**Exercise objective:** The string "square" may appear in lines of the listing. Report each line where it does.

**Material for the task:**

☆ ☆ ☆ ☆ ☆

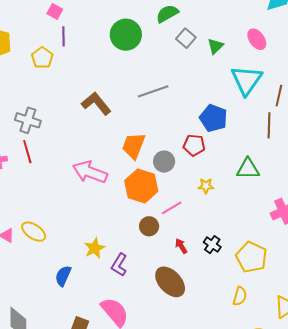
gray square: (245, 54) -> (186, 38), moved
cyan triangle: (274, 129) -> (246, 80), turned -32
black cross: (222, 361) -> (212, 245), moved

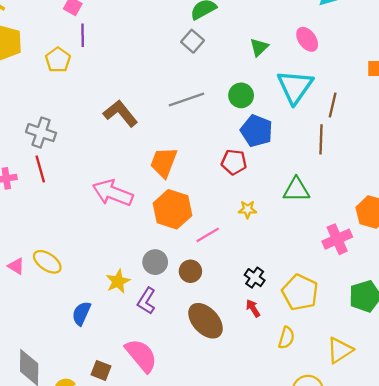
green circle: (126, 35) -> (241, 95), moved, size x0.7
gray square: (186, 38) -> (193, 41), moved
gray circle: (164, 162) -> (155, 262), moved
brown circle: (149, 226) -> (190, 271), moved
red arrow: (181, 246) -> (253, 308), moved

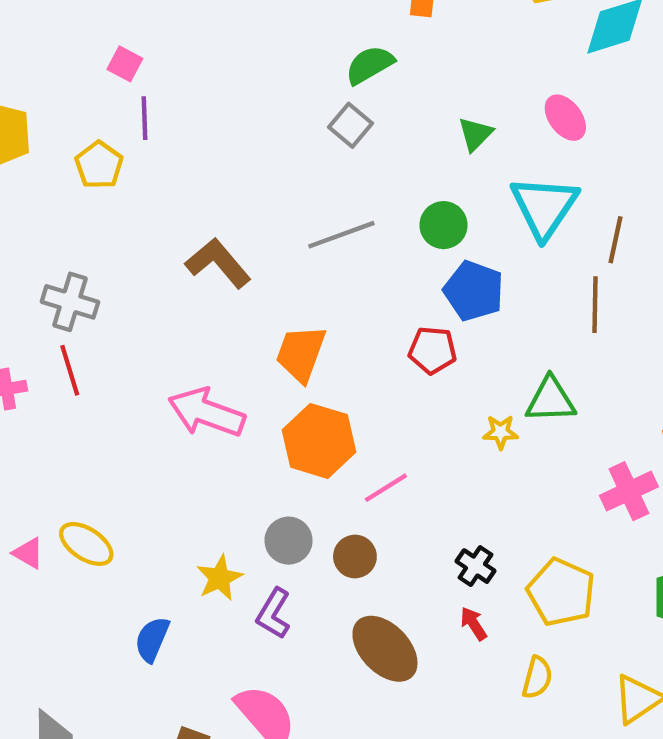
yellow star: (248, 209) -> (501, 432), moved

☆ ☆ ☆ ☆ ☆

**Answer to the exercise:**
gray square: (245, 54) -> (186, 38), moved
gray square: (186, 38) -> (193, 41), moved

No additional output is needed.